WHAT IS BEING ASKED
Please write out, exactly as given, every line of the entries below up to and including the line with "R12: 3.9k (GND, SENS) -> 3.9k (+9V, SENS)".

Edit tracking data

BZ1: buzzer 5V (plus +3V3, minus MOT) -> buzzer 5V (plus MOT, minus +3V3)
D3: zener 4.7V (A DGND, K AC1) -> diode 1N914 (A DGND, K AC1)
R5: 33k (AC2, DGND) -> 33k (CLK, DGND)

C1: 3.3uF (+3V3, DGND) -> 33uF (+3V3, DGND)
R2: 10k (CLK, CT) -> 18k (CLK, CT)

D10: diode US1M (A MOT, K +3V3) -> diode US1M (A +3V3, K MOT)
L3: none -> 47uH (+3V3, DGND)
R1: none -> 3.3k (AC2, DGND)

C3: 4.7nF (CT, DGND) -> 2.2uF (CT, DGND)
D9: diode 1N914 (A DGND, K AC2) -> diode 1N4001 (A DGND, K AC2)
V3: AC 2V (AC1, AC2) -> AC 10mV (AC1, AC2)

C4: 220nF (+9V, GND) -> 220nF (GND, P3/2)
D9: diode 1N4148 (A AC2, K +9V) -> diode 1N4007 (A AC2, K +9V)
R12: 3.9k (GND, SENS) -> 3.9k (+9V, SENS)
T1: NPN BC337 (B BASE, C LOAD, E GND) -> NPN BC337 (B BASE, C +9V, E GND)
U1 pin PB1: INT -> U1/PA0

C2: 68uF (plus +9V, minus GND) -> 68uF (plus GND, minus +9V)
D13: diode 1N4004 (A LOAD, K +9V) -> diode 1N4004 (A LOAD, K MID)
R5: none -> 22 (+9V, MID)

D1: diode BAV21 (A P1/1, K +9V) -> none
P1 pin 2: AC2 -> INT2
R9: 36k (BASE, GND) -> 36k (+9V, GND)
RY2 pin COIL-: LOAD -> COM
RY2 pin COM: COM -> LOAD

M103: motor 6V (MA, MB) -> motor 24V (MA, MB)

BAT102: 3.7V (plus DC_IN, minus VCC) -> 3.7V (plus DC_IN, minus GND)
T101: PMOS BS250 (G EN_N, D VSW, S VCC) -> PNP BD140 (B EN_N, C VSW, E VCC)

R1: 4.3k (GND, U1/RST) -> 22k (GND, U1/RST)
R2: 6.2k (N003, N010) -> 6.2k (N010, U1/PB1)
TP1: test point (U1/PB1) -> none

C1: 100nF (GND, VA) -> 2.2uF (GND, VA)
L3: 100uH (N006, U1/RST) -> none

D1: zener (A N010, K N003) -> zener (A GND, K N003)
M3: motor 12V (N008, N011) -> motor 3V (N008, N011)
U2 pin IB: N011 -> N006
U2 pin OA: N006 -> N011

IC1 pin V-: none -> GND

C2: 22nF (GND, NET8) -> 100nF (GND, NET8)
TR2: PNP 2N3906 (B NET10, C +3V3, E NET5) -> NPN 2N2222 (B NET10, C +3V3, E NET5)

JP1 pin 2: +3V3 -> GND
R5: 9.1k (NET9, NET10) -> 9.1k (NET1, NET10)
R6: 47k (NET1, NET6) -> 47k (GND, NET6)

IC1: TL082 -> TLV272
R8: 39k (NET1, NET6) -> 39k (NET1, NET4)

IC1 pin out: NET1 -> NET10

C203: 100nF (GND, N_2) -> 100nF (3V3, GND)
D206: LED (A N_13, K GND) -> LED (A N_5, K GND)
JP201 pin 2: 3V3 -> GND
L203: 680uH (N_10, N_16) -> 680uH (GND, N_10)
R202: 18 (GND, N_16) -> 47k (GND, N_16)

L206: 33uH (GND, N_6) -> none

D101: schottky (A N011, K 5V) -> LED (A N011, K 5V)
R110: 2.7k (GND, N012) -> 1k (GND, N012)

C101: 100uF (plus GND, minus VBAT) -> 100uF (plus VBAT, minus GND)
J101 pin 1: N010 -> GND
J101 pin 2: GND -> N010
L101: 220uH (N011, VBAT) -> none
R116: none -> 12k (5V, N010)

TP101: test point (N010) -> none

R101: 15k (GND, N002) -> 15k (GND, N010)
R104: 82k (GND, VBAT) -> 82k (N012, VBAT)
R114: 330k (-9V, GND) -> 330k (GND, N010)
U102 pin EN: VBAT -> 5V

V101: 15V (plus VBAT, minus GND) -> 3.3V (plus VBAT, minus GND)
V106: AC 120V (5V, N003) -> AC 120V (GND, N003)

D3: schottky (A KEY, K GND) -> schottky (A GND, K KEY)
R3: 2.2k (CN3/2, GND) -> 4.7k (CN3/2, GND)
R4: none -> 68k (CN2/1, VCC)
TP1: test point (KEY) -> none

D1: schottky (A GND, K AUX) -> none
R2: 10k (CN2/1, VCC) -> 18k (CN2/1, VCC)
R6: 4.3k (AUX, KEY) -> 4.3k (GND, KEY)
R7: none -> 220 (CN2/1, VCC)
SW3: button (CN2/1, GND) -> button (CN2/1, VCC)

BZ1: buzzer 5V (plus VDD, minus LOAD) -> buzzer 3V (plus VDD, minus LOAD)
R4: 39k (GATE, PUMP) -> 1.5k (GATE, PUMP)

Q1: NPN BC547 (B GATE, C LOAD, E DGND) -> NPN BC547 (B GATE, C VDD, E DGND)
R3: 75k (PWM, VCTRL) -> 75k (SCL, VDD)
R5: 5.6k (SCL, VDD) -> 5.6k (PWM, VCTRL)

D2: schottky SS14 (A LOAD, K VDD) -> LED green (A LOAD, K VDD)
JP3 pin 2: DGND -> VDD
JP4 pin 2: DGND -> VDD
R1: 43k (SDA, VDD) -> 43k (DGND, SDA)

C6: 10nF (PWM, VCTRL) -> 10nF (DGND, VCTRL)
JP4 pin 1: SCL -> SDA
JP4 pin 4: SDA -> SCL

ANSWER BOX
BZ1: buzzer 5V (plus +3V3, minus MOT) -> buzzer 5V (plus MOT, minus +3V3)
D3: zener 4.7V (A DGND, K AC1) -> diode 1N914 (A DGND, K AC1)
R5: 33k (AC2, DGND) -> 33k (CLK, DGND)

C1: 3.3uF (+3V3, DGND) -> 33uF (+3V3, DGND)
R2: 10k (CLK, CT) -> 18k (CLK, CT)

D10: diode US1M (A MOT, K +3V3) -> diode US1M (A +3V3, K MOT)
L3: none -> 47uH (+3V3, DGND)
R1: none -> 3.3k (AC2, DGND)

C3: 4.7nF (CT, DGND) -> 2.2uF (CT, DGND)
D9: diode 1N914 (A DGND, K AC2) -> diode 1N4001 (A DGND, K AC2)
V3: AC 2V (AC1, AC2) -> AC 10mV (AC1, AC2)

C4: 220nF (+9V, GND) -> 220nF (GND, P3/2)
D9: diode 1N4148 (A AC2, K +9V) -> diode 1N4007 (A AC2, K +9V)
R12: 3.9k (GND, SENS) -> 3.9k (+9V, SENS)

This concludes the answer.